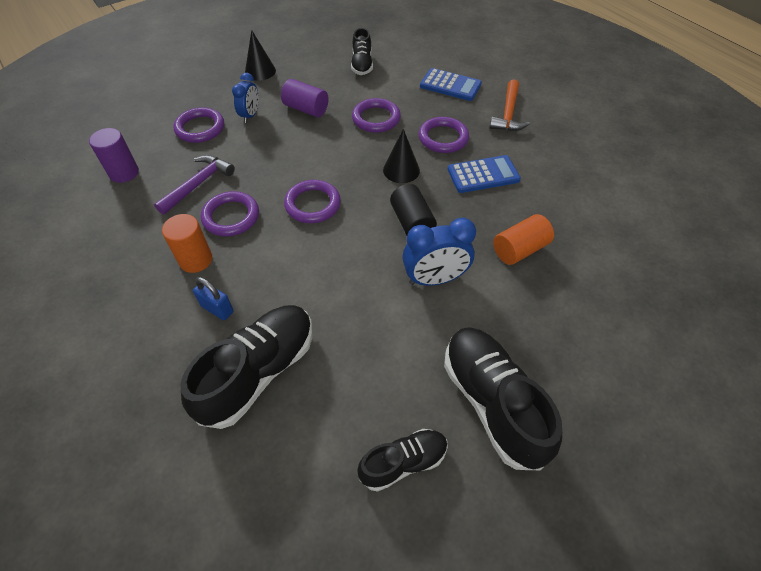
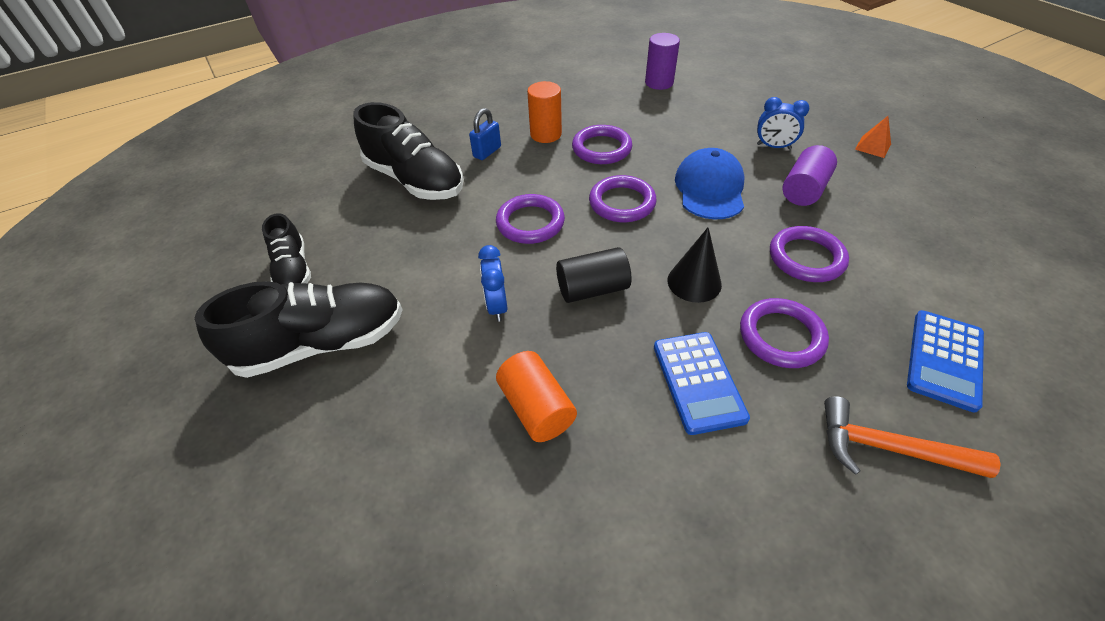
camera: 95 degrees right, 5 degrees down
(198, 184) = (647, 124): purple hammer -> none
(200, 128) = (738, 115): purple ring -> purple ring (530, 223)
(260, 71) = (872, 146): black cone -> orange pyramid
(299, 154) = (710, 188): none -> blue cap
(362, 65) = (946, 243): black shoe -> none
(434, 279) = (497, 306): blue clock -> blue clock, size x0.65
==
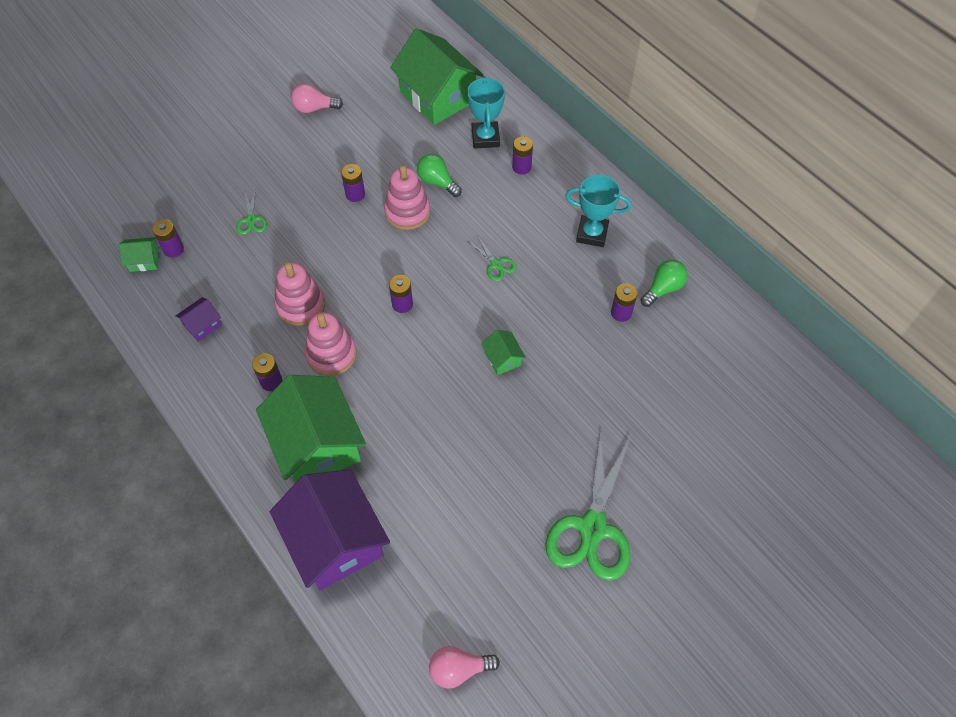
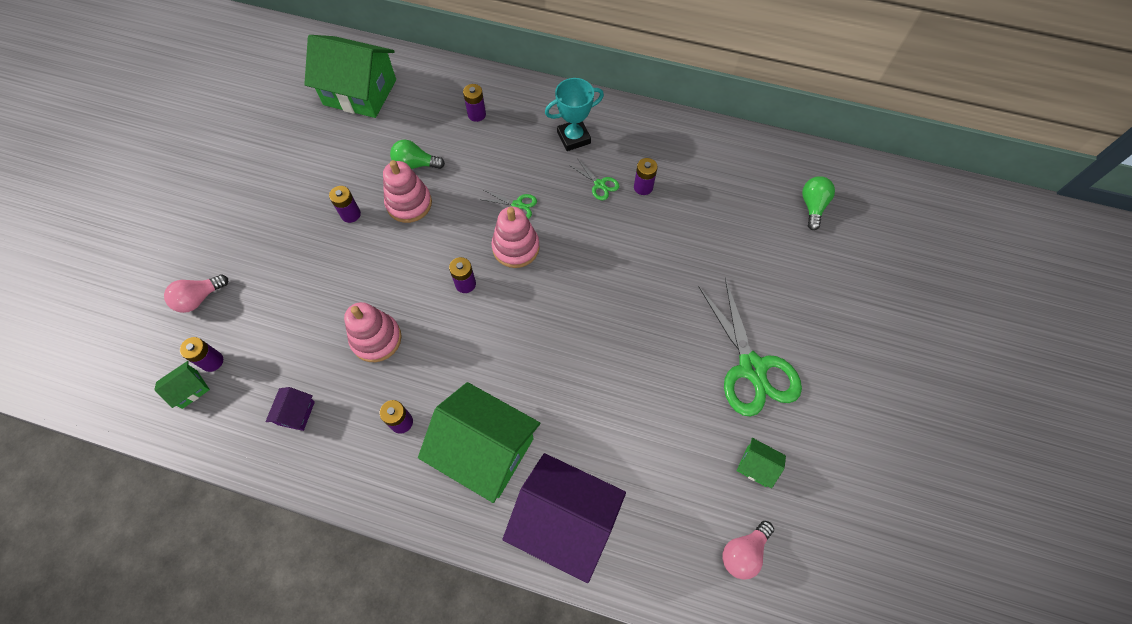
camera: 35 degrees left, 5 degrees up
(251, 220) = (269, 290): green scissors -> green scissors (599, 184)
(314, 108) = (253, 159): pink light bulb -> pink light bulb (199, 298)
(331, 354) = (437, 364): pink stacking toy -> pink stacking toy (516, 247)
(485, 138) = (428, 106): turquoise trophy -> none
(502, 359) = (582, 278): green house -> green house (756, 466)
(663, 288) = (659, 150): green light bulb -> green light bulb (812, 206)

What to work on
Look through the material for "degrees". Copy each line that has it.

Solved problem
camera: 95 degrees right, 5 degrees down
camera: 35 degrees left, 5 degrees up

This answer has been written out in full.